◆ **To do**:
Which lines to output? The line containing "(507, 135) = (204, 133): none" and every line after it in the data below, each copied exactly.

◆ **Data for the task**:
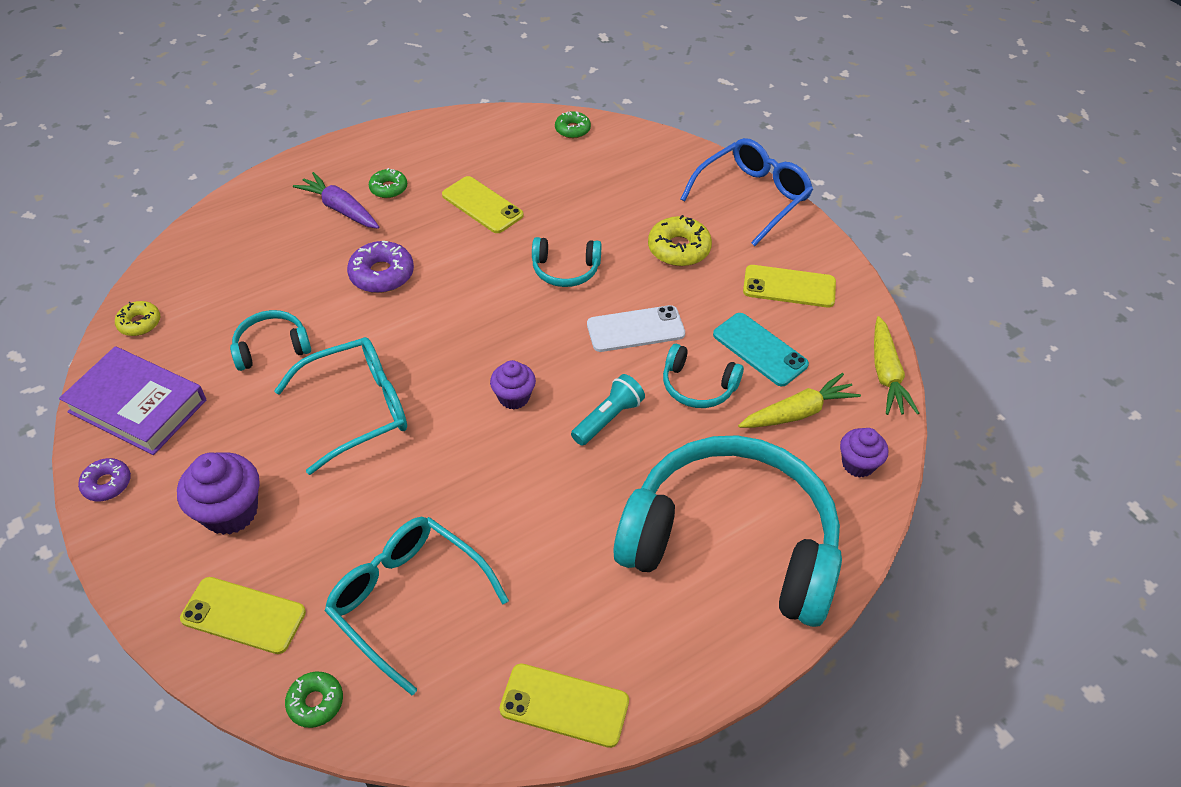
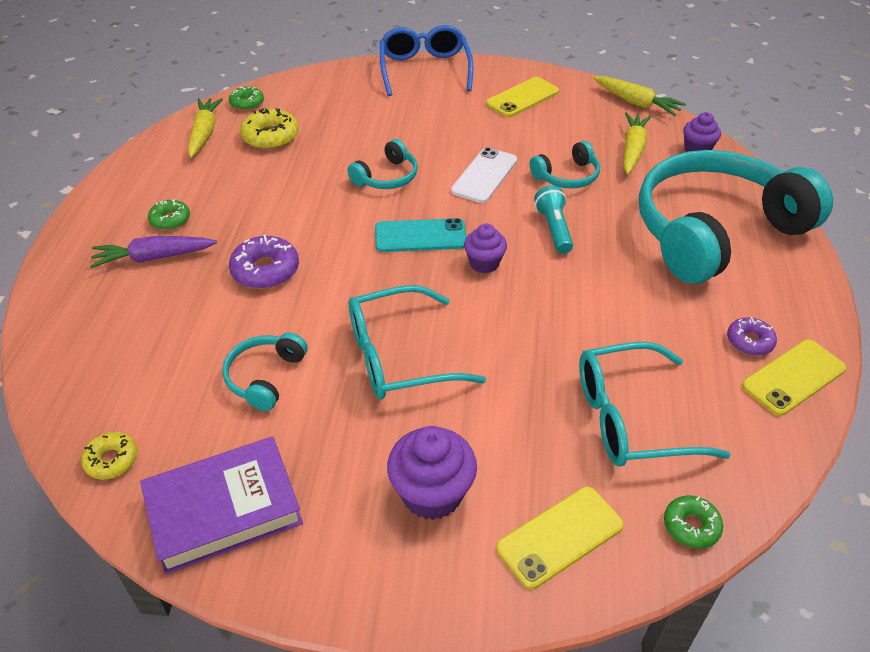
camera: 50 degrees left, 5 degrees down
(107, 484) = (301, 579): purple donut -> purple donut (749, 341)
(356, 409) = (400, 356): turquoise glasses -> turquoise glasses turned 120 degrees counterclockwise
(482, 205) = (263, 182): yellow phone -> none
(507, 135) = (204, 133): none -> yellow carrot
(679, 249) = (432, 120): yellow donut -> yellow donut (270, 137)
(759, 349) = (563, 136): turquoise phone -> turquoise phone (420, 236)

◆ **Task output**:
(507, 135) = (204, 133): none -> yellow carrot
(679, 249) = (432, 120): yellow donut -> yellow donut (270, 137)
(759, 349) = (563, 136): turquoise phone -> turquoise phone (420, 236)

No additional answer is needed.